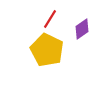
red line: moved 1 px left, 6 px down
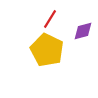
purple diamond: moved 1 px right, 2 px down; rotated 20 degrees clockwise
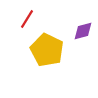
red line: moved 23 px left
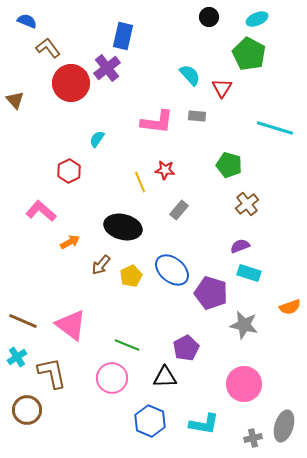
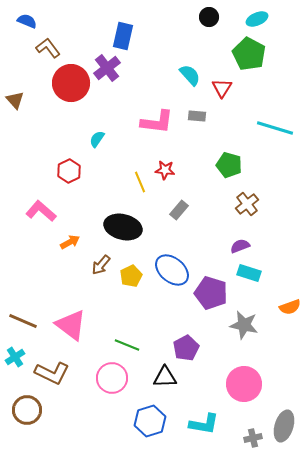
cyan cross at (17, 357): moved 2 px left
brown L-shape at (52, 373): rotated 128 degrees clockwise
blue hexagon at (150, 421): rotated 20 degrees clockwise
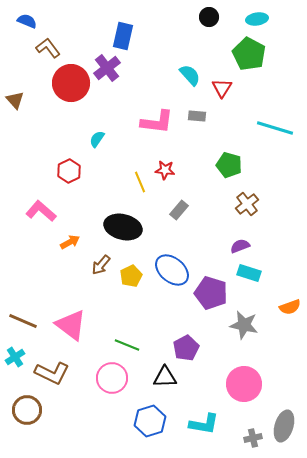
cyan ellipse at (257, 19): rotated 15 degrees clockwise
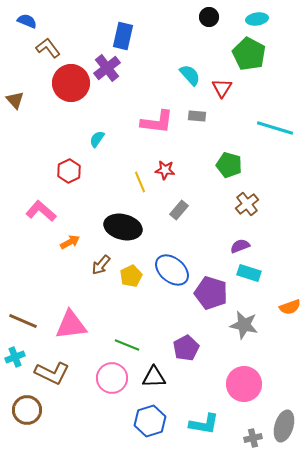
pink triangle at (71, 325): rotated 44 degrees counterclockwise
cyan cross at (15, 357): rotated 12 degrees clockwise
black triangle at (165, 377): moved 11 px left
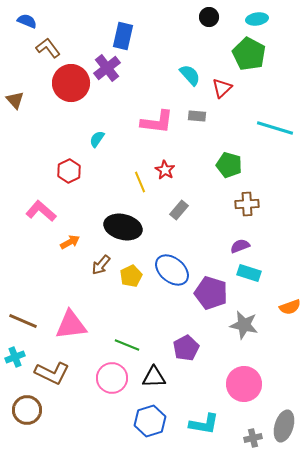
red triangle at (222, 88): rotated 15 degrees clockwise
red star at (165, 170): rotated 24 degrees clockwise
brown cross at (247, 204): rotated 35 degrees clockwise
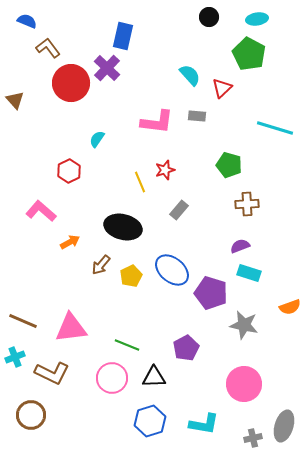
purple cross at (107, 68): rotated 8 degrees counterclockwise
red star at (165, 170): rotated 24 degrees clockwise
pink triangle at (71, 325): moved 3 px down
brown circle at (27, 410): moved 4 px right, 5 px down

### WRITTEN TASK
Copy every line of the entries above, swapping "cyan" for "teal" wherever it appears and keeping everything else the same. Leave out the picture lines.

### OUTPUT FOR THIS EXERCISE
red line: moved 1 px left, 6 px down
purple diamond: moved 1 px right, 2 px down; rotated 20 degrees clockwise
red line: moved 23 px left
teal cross at (17, 357): moved 2 px left
brown L-shape at (52, 373): rotated 128 degrees clockwise
blue hexagon at (150, 421): rotated 20 degrees clockwise
teal ellipse at (257, 19): rotated 15 degrees clockwise
pink triangle at (71, 325): rotated 44 degrees counterclockwise
teal cross at (15, 357): rotated 12 degrees clockwise
black triangle at (165, 377): moved 11 px left
red triangle at (222, 88): rotated 15 degrees clockwise
red star at (165, 170): rotated 24 degrees clockwise
brown cross at (247, 204): rotated 35 degrees clockwise
purple cross at (107, 68): rotated 8 degrees counterclockwise
red star at (165, 170): rotated 24 degrees clockwise
pink triangle at (71, 325): moved 3 px down
brown circle at (27, 410): moved 4 px right, 5 px down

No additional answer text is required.